> **ASSIGNED TASK**:
The line containing "yellow pawn: 2 -> 1" marks the end: write out exactly every line from the first line of the data below through that line, and only those.
#### DATA SHOWN ####
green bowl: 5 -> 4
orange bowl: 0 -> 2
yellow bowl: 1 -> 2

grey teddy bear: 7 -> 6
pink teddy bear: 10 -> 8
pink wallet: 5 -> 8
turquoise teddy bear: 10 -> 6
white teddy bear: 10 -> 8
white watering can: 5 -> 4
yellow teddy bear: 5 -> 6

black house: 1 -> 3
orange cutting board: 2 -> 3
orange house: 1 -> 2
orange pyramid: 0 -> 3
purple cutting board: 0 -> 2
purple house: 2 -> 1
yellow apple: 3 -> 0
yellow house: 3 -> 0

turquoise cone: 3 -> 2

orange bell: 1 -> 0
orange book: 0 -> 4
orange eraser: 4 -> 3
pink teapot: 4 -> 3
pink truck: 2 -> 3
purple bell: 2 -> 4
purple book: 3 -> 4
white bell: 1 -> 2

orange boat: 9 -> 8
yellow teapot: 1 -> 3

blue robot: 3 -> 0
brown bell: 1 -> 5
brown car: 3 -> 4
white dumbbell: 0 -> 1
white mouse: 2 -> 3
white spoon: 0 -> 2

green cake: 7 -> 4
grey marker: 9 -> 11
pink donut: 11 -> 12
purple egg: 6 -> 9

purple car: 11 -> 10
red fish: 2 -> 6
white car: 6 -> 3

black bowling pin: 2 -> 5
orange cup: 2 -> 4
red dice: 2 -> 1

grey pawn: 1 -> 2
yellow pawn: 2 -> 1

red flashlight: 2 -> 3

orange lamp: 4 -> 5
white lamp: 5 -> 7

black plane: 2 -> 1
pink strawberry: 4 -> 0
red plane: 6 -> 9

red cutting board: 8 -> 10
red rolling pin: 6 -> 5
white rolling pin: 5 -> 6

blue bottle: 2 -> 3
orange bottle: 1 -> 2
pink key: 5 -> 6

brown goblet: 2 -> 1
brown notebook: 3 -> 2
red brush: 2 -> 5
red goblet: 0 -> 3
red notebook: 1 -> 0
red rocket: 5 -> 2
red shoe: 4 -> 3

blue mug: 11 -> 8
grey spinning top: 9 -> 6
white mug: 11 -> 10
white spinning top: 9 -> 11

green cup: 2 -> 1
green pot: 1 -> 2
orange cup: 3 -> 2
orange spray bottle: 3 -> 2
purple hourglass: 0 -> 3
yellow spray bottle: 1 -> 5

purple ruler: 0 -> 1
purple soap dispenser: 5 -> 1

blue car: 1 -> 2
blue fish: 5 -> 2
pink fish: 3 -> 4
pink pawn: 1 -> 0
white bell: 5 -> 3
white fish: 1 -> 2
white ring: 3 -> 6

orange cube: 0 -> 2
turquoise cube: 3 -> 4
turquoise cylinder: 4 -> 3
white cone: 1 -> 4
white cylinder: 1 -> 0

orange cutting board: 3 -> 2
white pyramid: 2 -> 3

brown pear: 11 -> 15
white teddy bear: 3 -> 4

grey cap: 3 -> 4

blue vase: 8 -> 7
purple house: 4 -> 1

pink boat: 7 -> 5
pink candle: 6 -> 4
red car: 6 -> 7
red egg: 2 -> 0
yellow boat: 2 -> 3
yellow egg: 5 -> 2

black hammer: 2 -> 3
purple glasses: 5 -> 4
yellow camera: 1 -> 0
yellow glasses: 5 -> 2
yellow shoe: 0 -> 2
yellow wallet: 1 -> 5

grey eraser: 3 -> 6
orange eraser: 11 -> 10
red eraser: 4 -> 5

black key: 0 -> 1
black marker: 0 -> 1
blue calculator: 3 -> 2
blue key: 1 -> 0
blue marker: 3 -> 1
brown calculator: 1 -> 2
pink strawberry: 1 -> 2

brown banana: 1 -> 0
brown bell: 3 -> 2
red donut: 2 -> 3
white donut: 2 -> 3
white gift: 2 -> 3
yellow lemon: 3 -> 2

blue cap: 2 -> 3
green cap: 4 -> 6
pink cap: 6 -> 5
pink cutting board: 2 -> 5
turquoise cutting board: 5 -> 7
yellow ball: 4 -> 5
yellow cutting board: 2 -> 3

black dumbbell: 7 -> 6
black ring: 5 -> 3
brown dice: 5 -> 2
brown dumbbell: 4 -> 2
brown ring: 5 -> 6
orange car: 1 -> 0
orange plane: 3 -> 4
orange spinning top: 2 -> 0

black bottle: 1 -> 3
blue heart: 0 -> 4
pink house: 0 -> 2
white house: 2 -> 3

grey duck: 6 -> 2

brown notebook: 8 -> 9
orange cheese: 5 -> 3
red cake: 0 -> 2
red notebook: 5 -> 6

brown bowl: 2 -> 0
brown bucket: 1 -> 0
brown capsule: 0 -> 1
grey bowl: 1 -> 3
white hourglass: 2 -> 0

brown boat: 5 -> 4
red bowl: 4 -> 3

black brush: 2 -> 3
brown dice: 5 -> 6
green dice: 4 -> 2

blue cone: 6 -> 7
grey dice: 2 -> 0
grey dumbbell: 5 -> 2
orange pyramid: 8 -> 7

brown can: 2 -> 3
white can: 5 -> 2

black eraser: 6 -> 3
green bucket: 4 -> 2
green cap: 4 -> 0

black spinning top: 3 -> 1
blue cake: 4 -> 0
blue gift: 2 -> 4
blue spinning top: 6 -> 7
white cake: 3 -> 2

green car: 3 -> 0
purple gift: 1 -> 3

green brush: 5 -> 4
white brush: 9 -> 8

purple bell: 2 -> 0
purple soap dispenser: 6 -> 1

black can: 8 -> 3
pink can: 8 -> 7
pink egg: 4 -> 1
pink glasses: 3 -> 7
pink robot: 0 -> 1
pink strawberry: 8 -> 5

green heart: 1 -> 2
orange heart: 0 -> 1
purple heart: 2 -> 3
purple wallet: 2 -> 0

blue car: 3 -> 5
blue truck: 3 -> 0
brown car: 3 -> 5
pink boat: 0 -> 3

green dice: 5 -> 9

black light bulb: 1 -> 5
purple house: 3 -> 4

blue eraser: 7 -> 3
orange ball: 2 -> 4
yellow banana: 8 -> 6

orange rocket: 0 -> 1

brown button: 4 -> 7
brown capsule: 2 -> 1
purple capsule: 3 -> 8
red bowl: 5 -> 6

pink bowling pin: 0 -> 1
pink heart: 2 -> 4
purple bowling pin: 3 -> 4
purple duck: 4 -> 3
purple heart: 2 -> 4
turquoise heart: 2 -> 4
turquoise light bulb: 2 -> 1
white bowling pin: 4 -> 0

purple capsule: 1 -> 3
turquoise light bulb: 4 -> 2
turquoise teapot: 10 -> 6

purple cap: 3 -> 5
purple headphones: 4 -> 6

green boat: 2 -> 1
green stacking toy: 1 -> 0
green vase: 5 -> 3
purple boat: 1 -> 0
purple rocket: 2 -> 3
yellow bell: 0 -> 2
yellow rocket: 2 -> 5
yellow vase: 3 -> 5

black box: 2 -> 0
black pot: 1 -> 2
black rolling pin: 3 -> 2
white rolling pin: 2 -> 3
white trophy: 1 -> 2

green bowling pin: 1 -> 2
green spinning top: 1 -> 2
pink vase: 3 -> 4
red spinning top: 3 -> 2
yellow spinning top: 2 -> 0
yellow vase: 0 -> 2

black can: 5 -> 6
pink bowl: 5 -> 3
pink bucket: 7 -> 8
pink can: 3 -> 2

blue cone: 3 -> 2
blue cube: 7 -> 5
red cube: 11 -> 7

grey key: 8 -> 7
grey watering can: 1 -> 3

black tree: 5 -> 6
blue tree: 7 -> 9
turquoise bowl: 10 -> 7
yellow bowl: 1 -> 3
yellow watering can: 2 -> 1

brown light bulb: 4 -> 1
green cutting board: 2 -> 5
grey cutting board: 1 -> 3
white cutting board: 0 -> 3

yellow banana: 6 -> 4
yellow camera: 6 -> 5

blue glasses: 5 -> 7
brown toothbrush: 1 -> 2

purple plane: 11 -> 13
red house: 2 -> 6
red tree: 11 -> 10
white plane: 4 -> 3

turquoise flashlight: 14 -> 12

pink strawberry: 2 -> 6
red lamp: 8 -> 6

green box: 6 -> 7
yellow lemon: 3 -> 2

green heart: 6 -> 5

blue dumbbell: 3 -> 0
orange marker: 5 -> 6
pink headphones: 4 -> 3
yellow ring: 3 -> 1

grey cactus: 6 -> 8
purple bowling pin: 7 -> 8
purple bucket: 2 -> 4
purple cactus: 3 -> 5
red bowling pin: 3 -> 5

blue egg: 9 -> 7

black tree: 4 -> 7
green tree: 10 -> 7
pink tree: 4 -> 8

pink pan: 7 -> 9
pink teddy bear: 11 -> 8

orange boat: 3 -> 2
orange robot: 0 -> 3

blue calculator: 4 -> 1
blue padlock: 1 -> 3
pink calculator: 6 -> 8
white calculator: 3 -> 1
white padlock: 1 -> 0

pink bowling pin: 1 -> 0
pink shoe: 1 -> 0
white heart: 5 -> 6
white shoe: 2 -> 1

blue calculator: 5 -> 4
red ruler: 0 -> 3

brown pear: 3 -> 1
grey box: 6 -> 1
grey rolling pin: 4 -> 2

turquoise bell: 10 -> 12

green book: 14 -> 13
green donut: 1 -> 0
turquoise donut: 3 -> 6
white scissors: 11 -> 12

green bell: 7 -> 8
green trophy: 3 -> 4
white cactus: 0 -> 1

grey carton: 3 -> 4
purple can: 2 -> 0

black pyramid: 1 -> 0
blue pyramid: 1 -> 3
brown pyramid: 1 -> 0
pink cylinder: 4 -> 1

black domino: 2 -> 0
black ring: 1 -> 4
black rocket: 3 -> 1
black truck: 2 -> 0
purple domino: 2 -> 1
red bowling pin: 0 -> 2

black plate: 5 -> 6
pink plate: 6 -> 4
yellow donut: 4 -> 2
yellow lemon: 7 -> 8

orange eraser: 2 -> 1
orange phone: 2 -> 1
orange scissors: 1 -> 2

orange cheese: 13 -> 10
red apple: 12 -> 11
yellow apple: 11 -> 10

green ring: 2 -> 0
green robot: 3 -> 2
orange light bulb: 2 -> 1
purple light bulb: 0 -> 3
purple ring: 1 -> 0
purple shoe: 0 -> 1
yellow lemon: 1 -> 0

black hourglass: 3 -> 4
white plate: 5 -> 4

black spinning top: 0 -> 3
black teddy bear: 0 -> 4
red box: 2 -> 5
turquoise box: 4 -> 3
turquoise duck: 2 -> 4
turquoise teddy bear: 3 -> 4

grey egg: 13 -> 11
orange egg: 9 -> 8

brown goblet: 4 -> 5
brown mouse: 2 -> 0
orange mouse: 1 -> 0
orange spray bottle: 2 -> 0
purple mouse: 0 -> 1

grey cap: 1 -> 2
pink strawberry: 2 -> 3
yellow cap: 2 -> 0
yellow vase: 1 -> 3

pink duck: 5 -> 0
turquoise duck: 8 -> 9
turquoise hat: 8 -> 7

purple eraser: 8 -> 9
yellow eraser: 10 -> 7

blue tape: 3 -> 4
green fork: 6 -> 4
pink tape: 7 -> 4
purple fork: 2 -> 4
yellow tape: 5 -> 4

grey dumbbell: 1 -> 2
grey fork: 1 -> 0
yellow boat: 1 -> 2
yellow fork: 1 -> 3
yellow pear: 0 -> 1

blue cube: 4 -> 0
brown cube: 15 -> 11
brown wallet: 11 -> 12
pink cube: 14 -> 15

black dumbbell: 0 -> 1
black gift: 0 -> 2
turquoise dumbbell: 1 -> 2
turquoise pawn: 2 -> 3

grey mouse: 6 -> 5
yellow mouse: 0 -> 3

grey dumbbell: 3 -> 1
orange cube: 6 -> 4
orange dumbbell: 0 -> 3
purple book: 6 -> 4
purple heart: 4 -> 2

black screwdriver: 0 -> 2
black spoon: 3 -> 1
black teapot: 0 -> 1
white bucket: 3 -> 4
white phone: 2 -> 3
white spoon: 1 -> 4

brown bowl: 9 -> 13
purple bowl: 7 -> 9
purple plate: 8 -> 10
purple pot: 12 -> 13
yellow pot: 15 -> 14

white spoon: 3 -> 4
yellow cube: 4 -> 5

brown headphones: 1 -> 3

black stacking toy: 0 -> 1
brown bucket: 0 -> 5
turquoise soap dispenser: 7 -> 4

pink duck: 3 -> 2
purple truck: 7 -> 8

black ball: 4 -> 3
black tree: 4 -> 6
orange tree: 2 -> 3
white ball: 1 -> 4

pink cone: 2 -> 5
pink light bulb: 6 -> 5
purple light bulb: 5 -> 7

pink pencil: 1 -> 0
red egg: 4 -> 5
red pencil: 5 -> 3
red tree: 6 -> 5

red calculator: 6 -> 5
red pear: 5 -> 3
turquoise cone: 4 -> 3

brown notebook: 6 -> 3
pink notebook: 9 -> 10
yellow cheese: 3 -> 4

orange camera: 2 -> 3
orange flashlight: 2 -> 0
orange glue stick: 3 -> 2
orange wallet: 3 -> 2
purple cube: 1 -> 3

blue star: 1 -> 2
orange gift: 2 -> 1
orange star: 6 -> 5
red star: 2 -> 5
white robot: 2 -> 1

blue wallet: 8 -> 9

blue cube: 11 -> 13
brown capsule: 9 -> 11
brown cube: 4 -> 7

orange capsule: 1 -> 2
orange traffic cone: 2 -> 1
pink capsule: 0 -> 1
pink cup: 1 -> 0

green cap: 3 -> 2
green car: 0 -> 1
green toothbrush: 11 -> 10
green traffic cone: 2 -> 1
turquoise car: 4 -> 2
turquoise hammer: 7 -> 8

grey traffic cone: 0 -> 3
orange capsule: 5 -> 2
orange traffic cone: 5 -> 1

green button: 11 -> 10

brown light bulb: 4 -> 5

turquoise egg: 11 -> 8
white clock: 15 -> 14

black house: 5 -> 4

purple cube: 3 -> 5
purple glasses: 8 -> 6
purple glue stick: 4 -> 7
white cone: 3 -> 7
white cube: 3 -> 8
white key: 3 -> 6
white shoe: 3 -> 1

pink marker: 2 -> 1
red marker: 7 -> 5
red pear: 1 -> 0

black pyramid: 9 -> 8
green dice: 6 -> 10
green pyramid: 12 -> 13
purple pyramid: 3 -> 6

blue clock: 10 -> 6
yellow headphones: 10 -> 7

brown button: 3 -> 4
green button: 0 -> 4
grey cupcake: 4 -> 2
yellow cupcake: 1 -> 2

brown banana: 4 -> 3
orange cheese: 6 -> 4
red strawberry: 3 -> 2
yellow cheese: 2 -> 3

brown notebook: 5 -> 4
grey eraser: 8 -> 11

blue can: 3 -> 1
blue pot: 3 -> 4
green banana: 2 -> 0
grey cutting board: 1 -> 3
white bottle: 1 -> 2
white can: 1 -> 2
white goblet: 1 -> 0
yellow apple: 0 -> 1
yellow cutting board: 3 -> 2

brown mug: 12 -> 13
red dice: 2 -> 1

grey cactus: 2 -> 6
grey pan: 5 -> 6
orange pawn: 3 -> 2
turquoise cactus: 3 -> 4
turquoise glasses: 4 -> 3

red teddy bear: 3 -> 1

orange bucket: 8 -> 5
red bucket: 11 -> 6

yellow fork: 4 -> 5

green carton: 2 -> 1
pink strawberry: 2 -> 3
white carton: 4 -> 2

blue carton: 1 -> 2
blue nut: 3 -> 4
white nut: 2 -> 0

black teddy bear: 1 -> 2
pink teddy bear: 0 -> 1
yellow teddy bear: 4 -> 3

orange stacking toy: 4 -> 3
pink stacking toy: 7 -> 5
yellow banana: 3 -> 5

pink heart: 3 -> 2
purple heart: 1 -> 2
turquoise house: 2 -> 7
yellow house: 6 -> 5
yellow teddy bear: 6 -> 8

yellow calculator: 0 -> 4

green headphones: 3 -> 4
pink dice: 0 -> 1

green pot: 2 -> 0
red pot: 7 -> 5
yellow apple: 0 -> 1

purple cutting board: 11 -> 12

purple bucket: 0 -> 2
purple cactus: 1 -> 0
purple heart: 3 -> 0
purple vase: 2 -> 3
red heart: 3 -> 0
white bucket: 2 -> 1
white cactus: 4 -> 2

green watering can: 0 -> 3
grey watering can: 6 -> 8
####
> **RESULT OF THE TASK**:
green bowl: 5 -> 4
orange bowl: 0 -> 2
yellow bowl: 1 -> 2

grey teddy bear: 7 -> 6
pink teddy bear: 10 -> 8
pink wallet: 5 -> 8
turquoise teddy bear: 10 -> 6
white teddy bear: 10 -> 8
white watering can: 5 -> 4
yellow teddy bear: 5 -> 6

black house: 1 -> 3
orange cutting board: 2 -> 3
orange house: 1 -> 2
orange pyramid: 0 -> 3
purple cutting board: 0 -> 2
purple house: 2 -> 1
yellow apple: 3 -> 0
yellow house: 3 -> 0

turquoise cone: 3 -> 2

orange bell: 1 -> 0
orange book: 0 -> 4
orange eraser: 4 -> 3
pink teapot: 4 -> 3
pink truck: 2 -> 3
purple bell: 2 -> 4
purple book: 3 -> 4
white bell: 1 -> 2

orange boat: 9 -> 8
yellow teapot: 1 -> 3

blue robot: 3 -> 0
brown bell: 1 -> 5
brown car: 3 -> 4
white dumbbell: 0 -> 1
white mouse: 2 -> 3
white spoon: 0 -> 2

green cake: 7 -> 4
grey marker: 9 -> 11
pink donut: 11 -> 12
purple egg: 6 -> 9

purple car: 11 -> 10
red fish: 2 -> 6
white car: 6 -> 3

black bowling pin: 2 -> 5
orange cup: 2 -> 4
red dice: 2 -> 1

grey pawn: 1 -> 2
yellow pawn: 2 -> 1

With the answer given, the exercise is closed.